# [TASK INSTRUCTIONS]
Here the job is to transcribe the data verbatim while leaving each picture out.

# [EXERCISE INPUT]
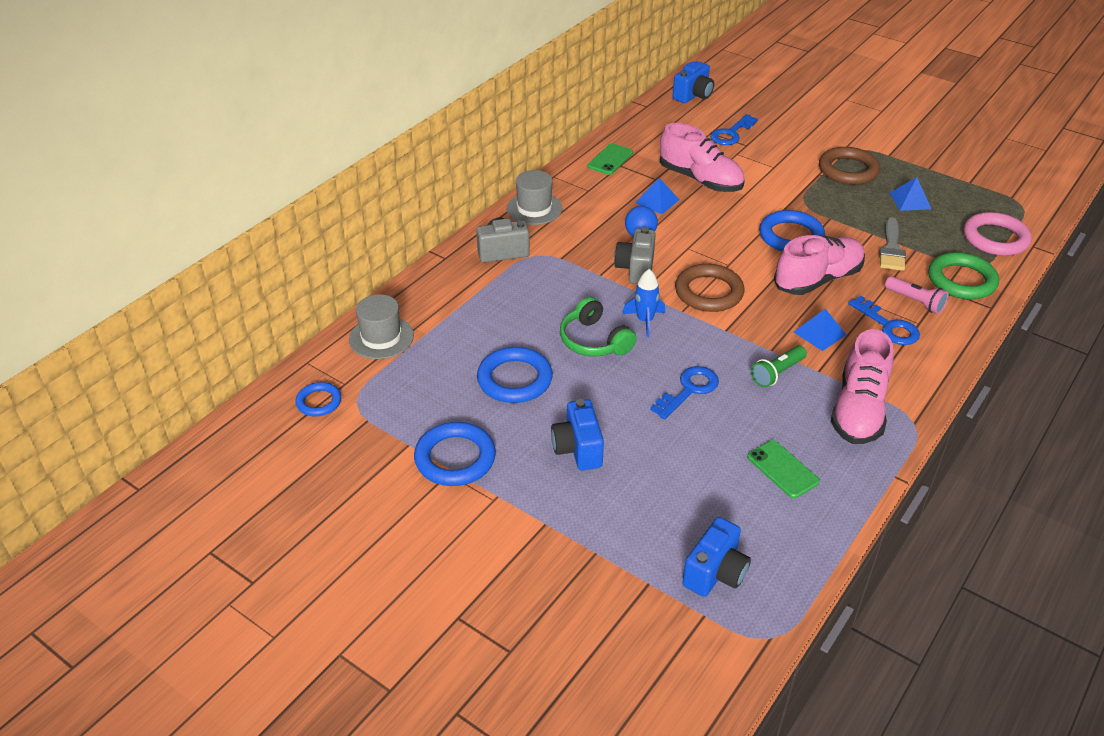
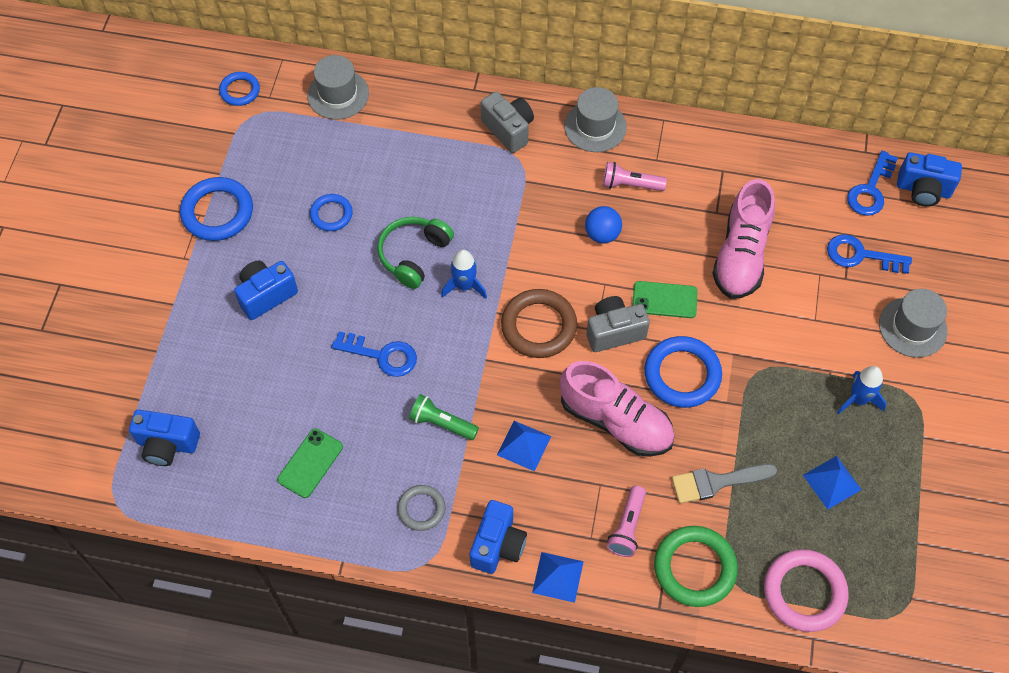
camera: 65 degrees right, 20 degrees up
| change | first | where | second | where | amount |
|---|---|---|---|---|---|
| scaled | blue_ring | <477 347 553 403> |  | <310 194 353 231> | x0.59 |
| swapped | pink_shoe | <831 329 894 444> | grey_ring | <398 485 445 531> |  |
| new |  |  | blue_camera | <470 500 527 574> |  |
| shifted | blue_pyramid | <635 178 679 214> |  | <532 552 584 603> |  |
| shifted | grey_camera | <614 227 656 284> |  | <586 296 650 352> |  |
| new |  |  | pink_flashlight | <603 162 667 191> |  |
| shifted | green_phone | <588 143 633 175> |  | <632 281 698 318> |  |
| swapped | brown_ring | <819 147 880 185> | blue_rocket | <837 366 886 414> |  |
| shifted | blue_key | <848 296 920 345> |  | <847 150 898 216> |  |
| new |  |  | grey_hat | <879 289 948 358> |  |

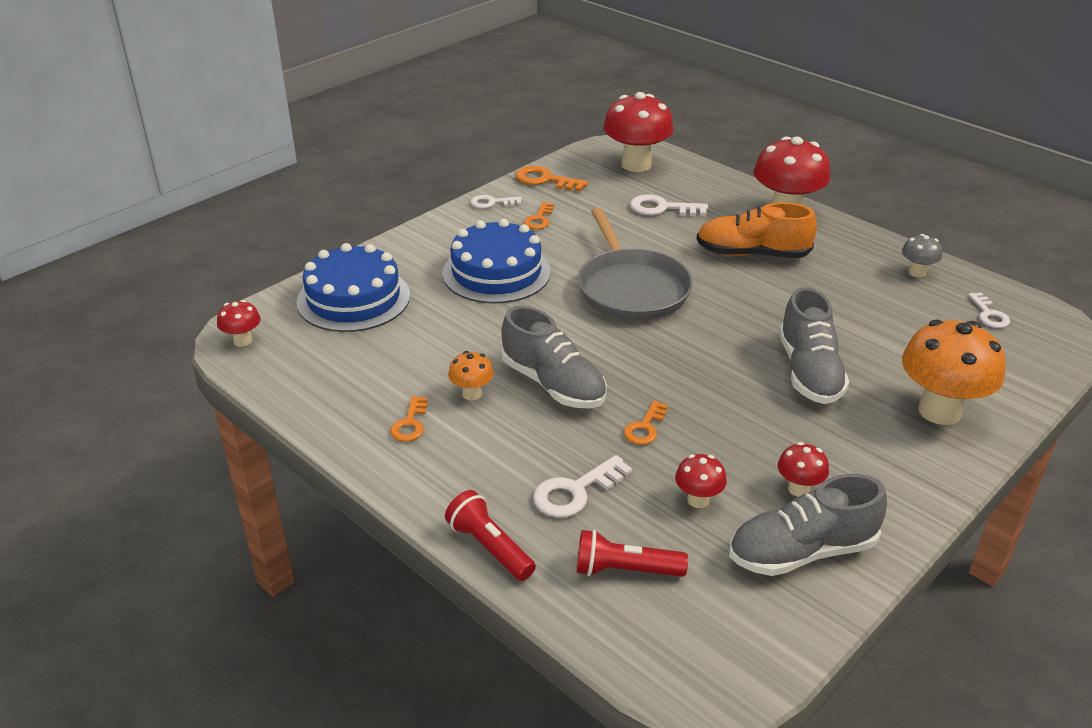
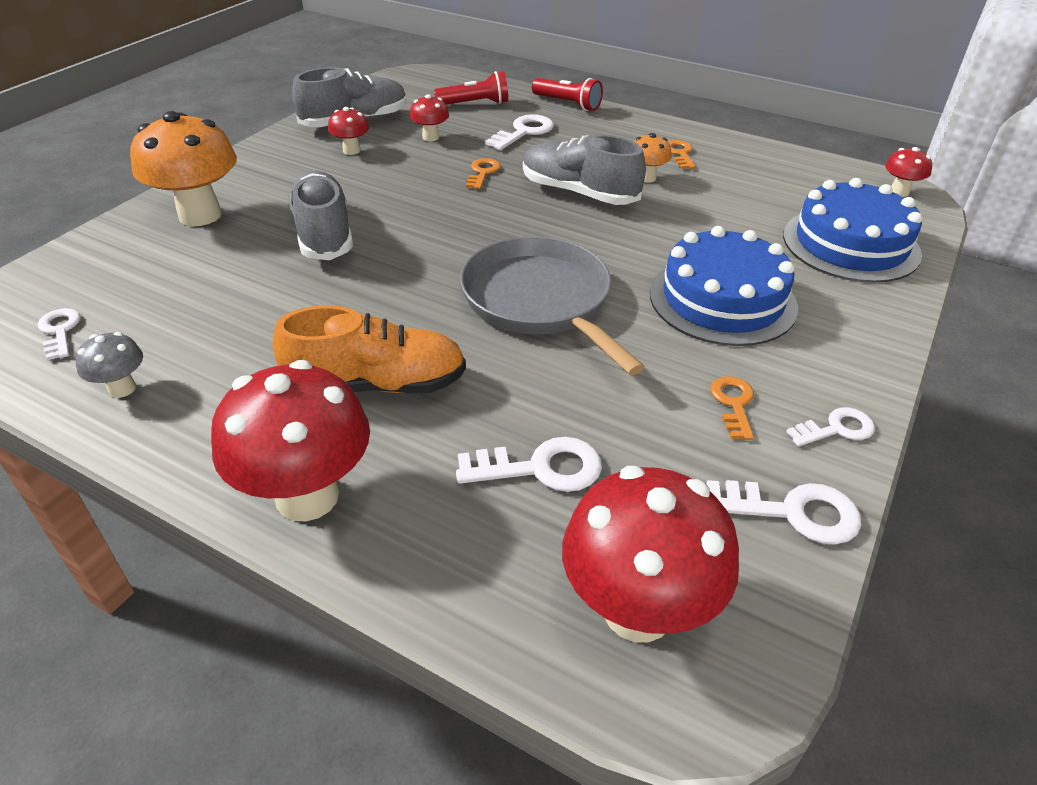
camera: 165 degrees right, 5 degrees up
| change | first | where | second | where | amount |
|---|---|---|---|---|---|
| repainted | orange_key | <516 166 588 192> | white_key | <706 480 861 545> |  |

# [RESPONSE AREA]
camera: 65 degrees right, 20 degrees up
| change | first | where | second | where | amount |
|---|---|---|---|---|---|
| scaled | blue_ring | <477 347 553 403> |  | <310 194 353 231> | x0.59 |
| swapped | pink_shoe | <831 329 894 444> | grey_ring | <398 485 445 531> |  |
| new |  |  | blue_camera | <470 500 527 574> |  |
| shifted | blue_pyramid | <635 178 679 214> |  | <532 552 584 603> |  |
| shifted | grey_camera | <614 227 656 284> |  | <586 296 650 352> |  |
| new |  |  | pink_flashlight | <603 162 667 191> |  |
| shifted | green_phone | <588 143 633 175> |  | <632 281 698 318> |  |
| swapped | brown_ring | <819 147 880 185> | blue_rocket | <837 366 886 414> |  |
| shifted | blue_key | <848 296 920 345> |  | <847 150 898 216> |  |
| new |  |  | grey_hat | <879 289 948 358> |  |

camera: 165 degrees right, 5 degrees up
| change | first | where | second | where | amount |
|---|---|---|---|---|---|
| repainted | orange_key | <516 166 588 192> | white_key | <706 480 861 545> |  |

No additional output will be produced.